[SOURCE MATERIAL — start]

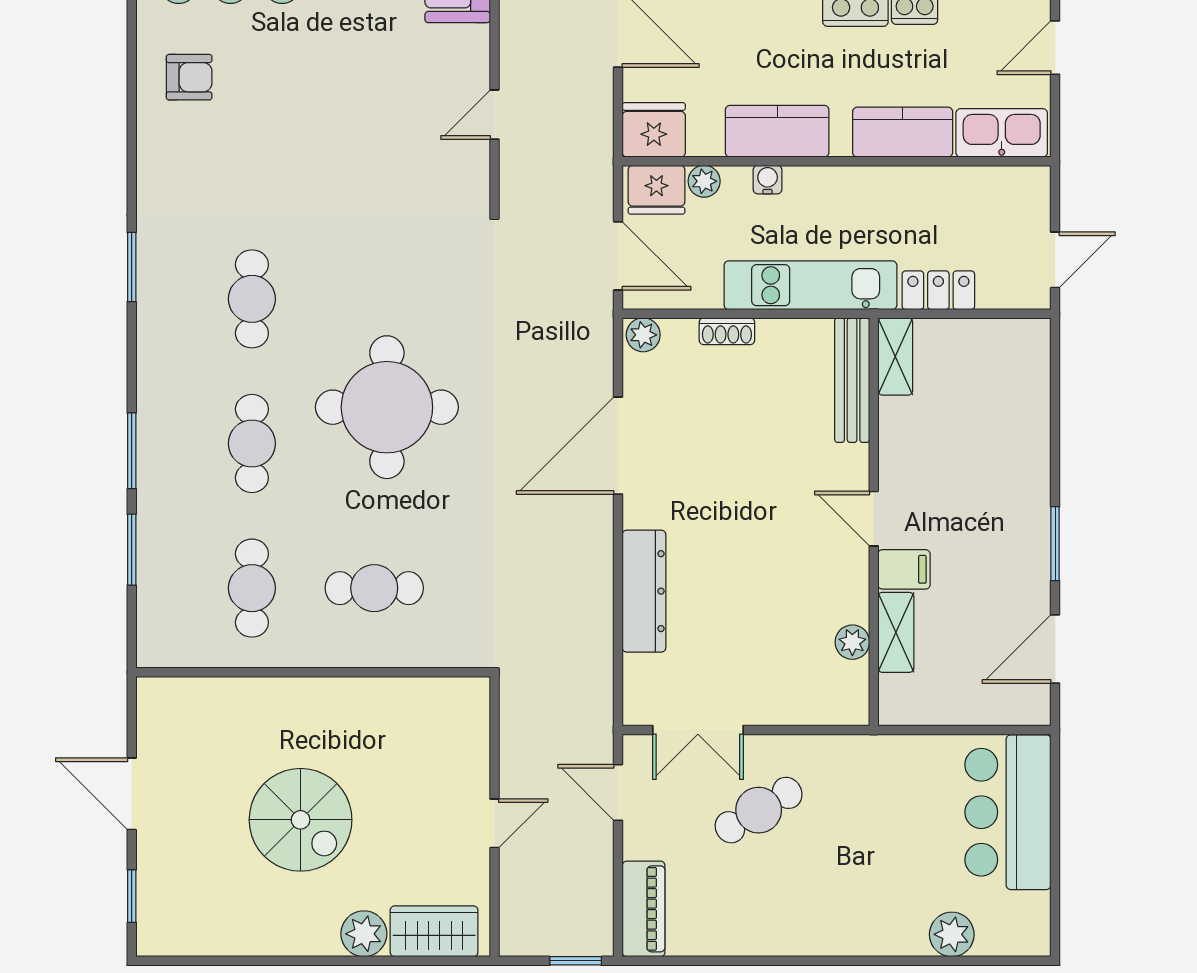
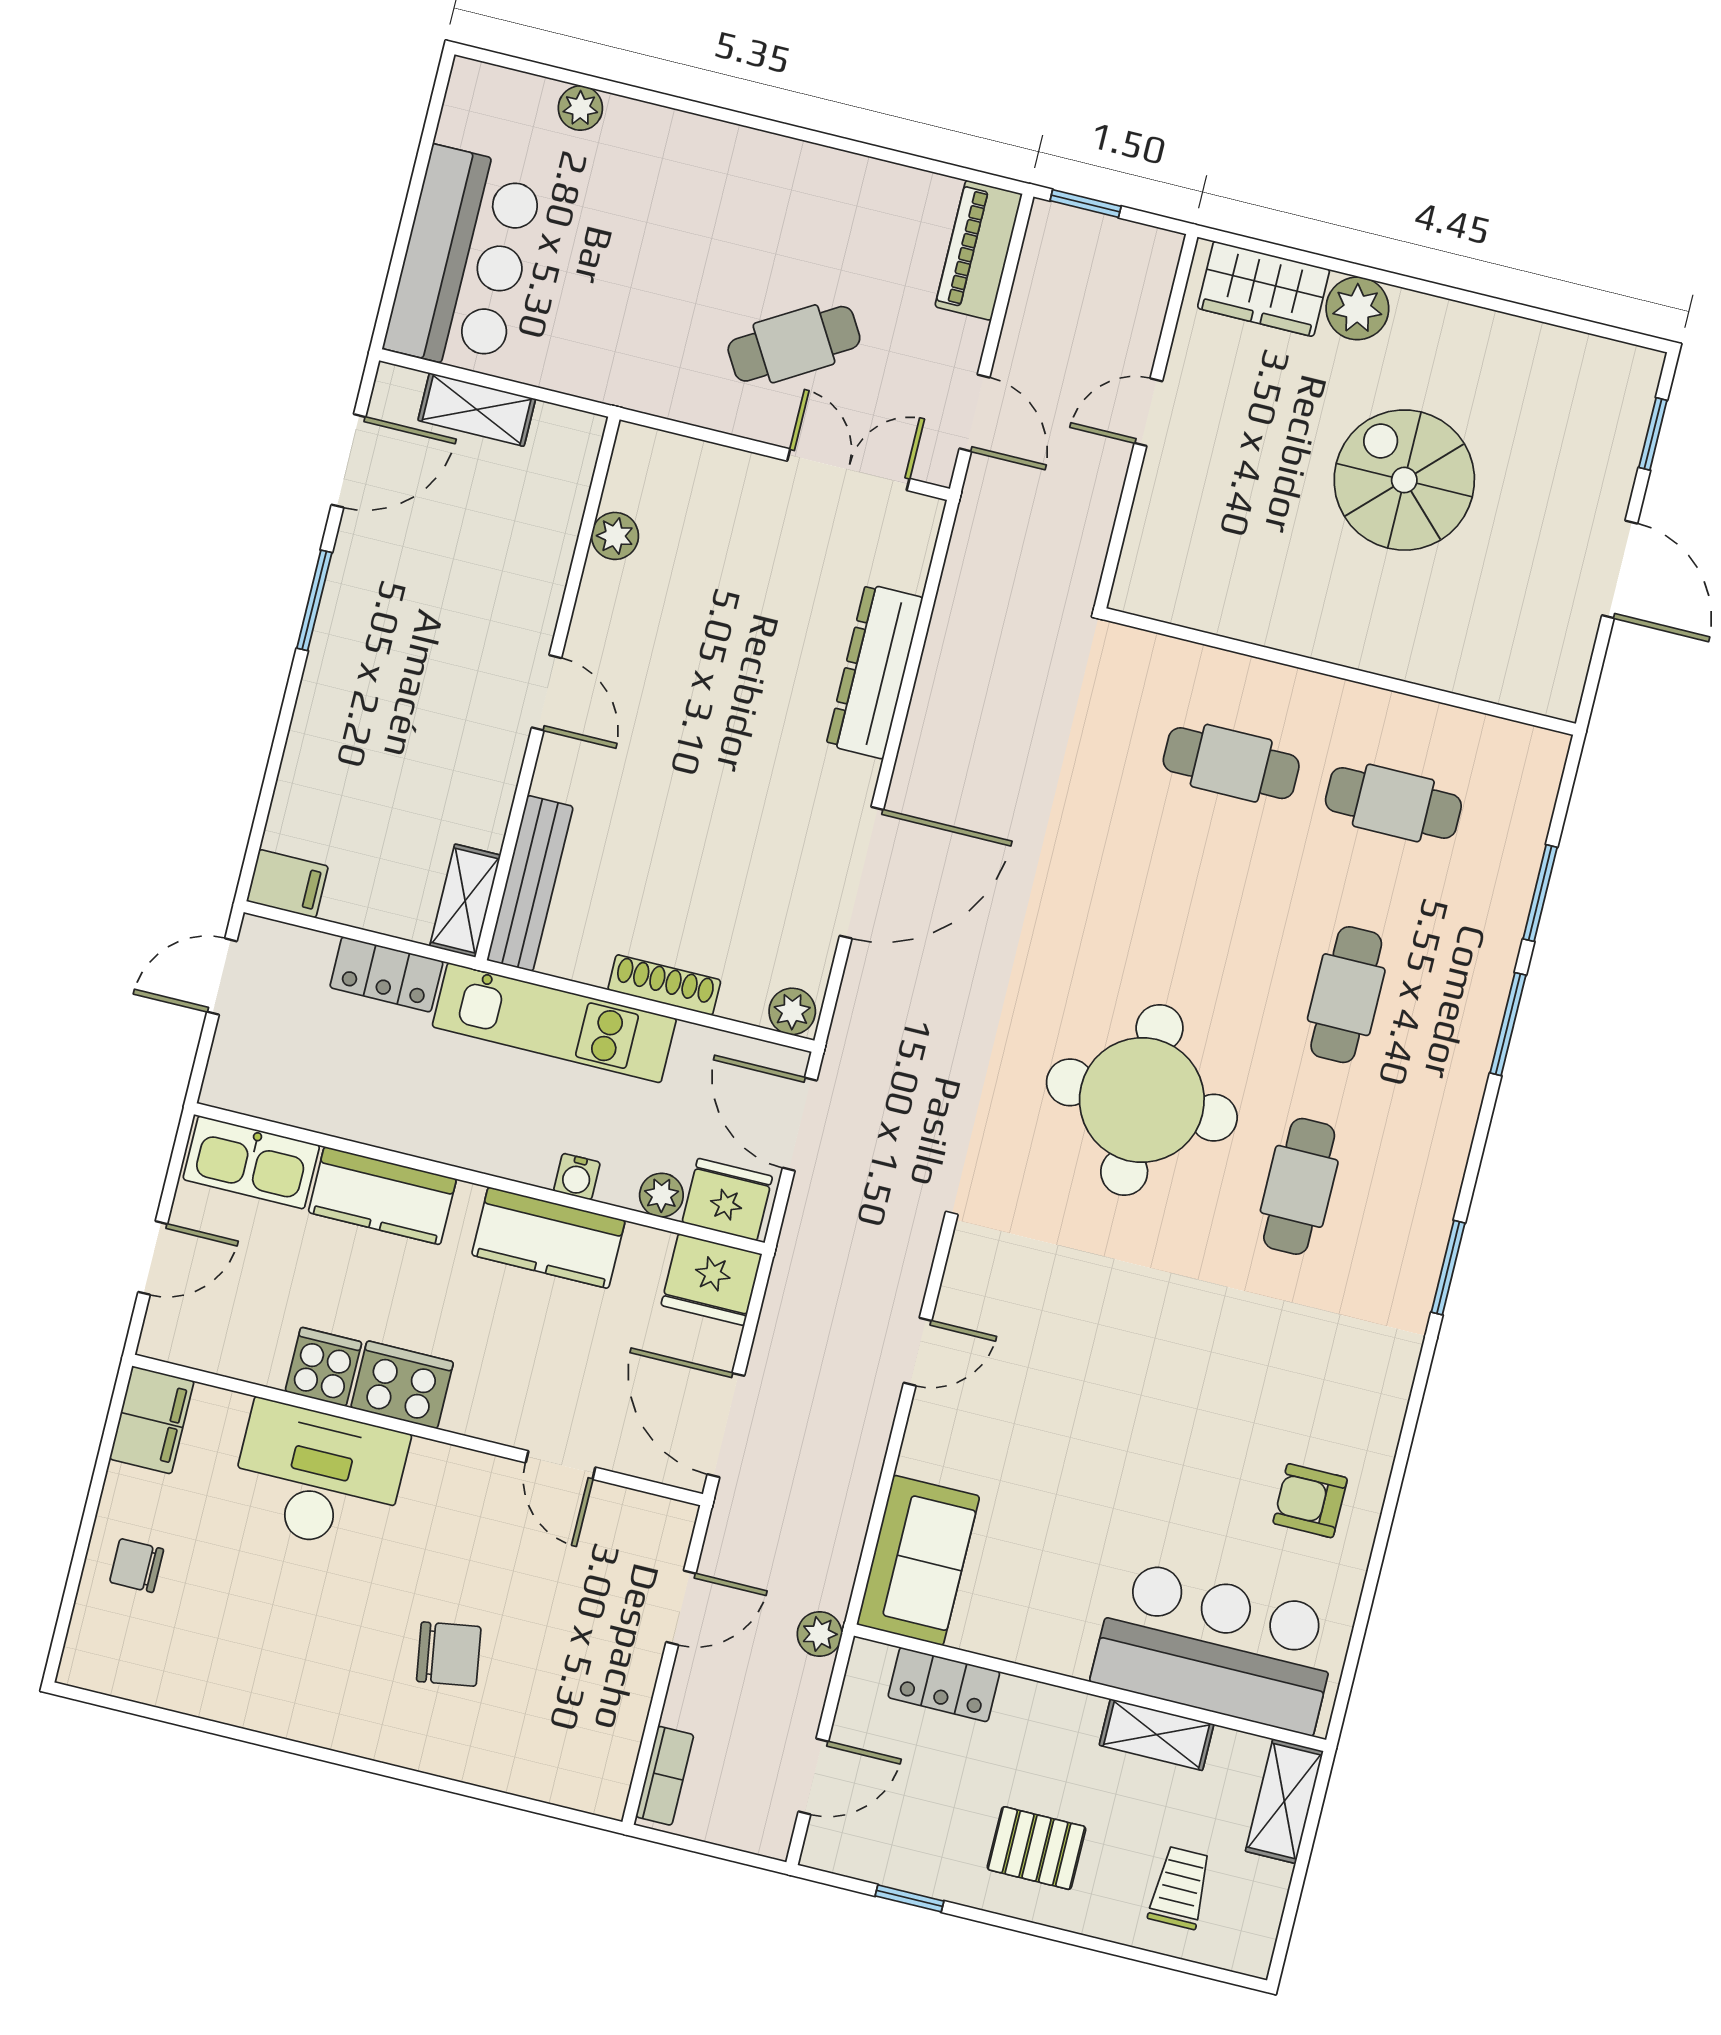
shoe rack: (727, 331) -> (664, 985), width x1.43
round table: (387, 407) -> (1142, 1100), moved
filing cabinet: (904, 569) -> (287, 884), moved, turned 180
cafe table: (252, 588) -> (1393, 803), turned 90
shelving: (896, 632) -> (477, 410), moved, turned 90
plant: (952, 934) -> (580, 108), width x0.73, depth x0.73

[SOURCE MATERIAL — finish]

WHAT THE TASK REQUIRES — Only the number is wanted: how many lines above include the word "width"?

ANSWER TO THIS EXERCISE — 2